===== Material for this task
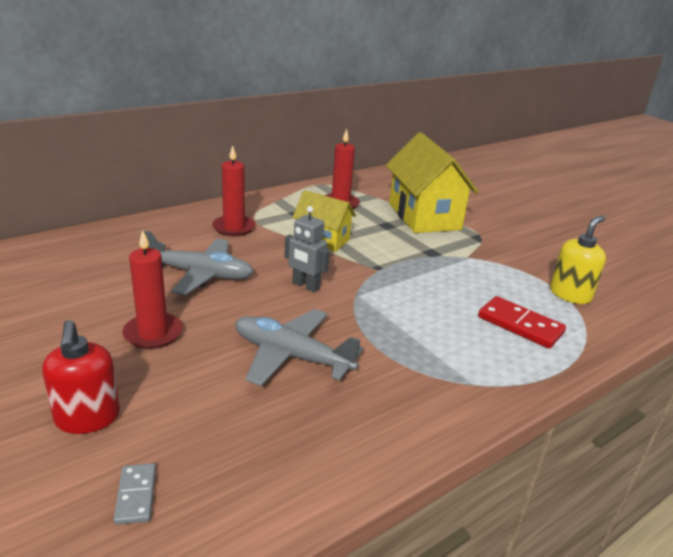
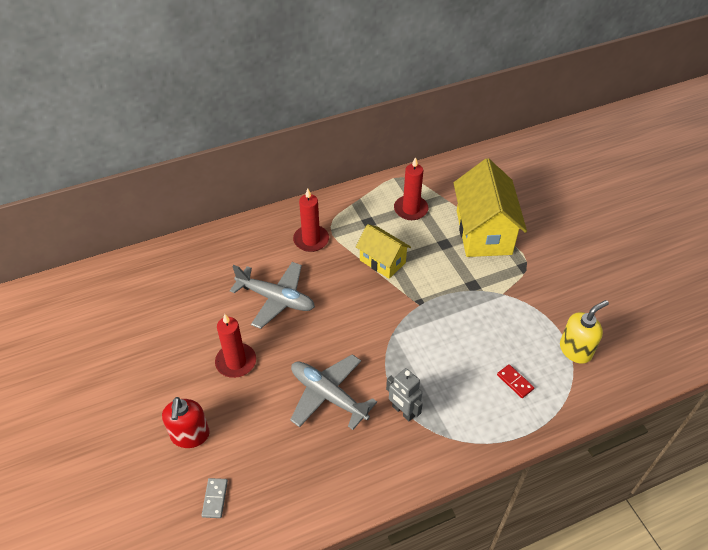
camera: 15 degrees right, 20 degrees up
(305, 286) = (355, 320): grey robot -> grey robot (403, 411)
(520, 325) = (515, 382): red domino -> red domino, size x0.57

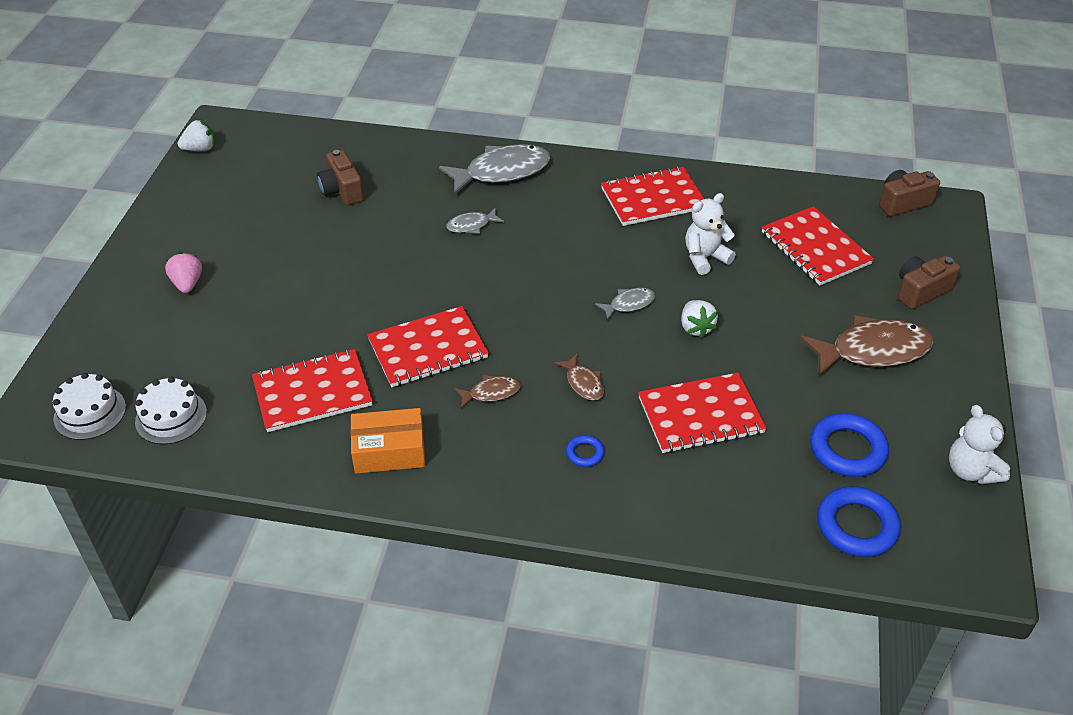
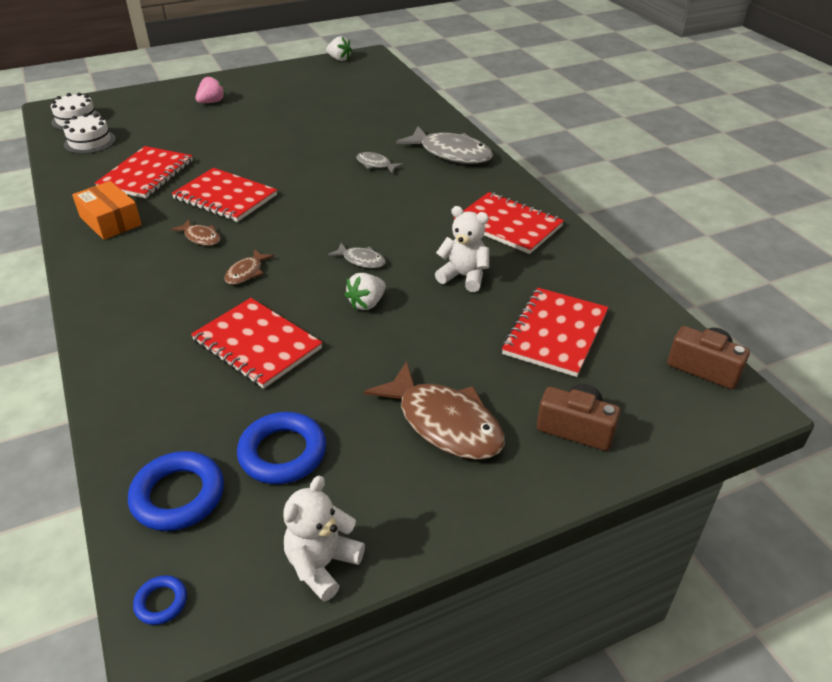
camera: 55 degrees right, 5 degrees down
(312, 392) = (146, 174): red notebook -> red notebook turned 75 degrees clockwise
(342, 190) = (355, 110): brown camera -> none
(585, 453) = (166, 302): blue ring -> blue ring (161, 602)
==========
# What needs to be done
From the listing above, copy all lines holding the word "camera".

# Answer box
camera: 15 degrees right, 20 degrees up
camera: 55 degrees right, 5 degrees down
(342, 190) = (355, 110): brown camera -> none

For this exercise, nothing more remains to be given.